Reproduce all of the following records word for word, keeping every line unchanged.

__DATA RECORDS__:
>>>

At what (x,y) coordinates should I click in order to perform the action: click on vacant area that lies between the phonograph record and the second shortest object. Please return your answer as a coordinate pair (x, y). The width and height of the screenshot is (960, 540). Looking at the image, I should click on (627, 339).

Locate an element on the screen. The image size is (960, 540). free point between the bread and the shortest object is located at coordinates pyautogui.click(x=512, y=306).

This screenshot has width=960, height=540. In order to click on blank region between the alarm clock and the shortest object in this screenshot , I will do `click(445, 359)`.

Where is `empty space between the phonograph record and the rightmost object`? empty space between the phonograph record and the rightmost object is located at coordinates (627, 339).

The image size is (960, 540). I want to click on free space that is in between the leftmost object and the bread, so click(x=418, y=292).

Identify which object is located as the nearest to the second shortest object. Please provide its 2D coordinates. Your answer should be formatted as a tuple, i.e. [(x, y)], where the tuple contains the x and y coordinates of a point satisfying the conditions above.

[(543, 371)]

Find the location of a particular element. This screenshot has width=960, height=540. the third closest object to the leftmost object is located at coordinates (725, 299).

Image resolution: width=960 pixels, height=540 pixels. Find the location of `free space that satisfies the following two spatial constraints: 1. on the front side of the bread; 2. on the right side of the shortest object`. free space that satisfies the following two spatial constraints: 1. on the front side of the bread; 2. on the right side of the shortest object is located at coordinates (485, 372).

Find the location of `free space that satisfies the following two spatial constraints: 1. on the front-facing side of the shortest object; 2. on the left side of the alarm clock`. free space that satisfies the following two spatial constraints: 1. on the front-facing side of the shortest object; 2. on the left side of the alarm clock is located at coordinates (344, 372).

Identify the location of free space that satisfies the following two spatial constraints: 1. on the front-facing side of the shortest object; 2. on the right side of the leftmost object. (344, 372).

<<<

__ANSWER AREA__:
At what (x,y) coordinates should I click in order to perform the action: click on vacant area that lies between the phonograph record and the second shortest object. Please return your answer as a coordinate pair (x, y). The width and height of the screenshot is (960, 540). Looking at the image, I should click on (627, 339).

Locate an element on the screen. The image size is (960, 540). free point between the bread and the shortest object is located at coordinates pyautogui.click(x=512, y=306).

This screenshot has width=960, height=540. In order to click on blank region between the alarm clock and the shortest object in this screenshot , I will do `click(445, 359)`.

Where is `empty space between the phonograph record and the rightmost object`? empty space between the phonograph record and the rightmost object is located at coordinates (627, 339).

The image size is (960, 540). I want to click on free space that is in between the leftmost object and the bread, so click(x=418, y=292).

Identify which object is located as the nearest to the second shortest object. Please provide its 2D coordinates. Your answer should be formatted as a tuple, i.e. [(x, y)], where the tuple contains the x and y coordinates of a point satisfying the conditions above.

[(543, 371)]

Find the location of a particular element. This screenshot has width=960, height=540. the third closest object to the leftmost object is located at coordinates (725, 299).

Image resolution: width=960 pixels, height=540 pixels. Find the location of `free space that satisfies the following two spatial constraints: 1. on the front side of the bread; 2. on the right side of the shortest object`. free space that satisfies the following two spatial constraints: 1. on the front side of the bread; 2. on the right side of the shortest object is located at coordinates (485, 372).

Find the location of `free space that satisfies the following two spatial constraints: 1. on the front-facing side of the shortest object; 2. on the left side of the alarm clock`. free space that satisfies the following two spatial constraints: 1. on the front-facing side of the shortest object; 2. on the left side of the alarm clock is located at coordinates (344, 372).

Identify the location of free space that satisfies the following two spatial constraints: 1. on the front-facing side of the shortest object; 2. on the right side of the leftmost object. (344, 372).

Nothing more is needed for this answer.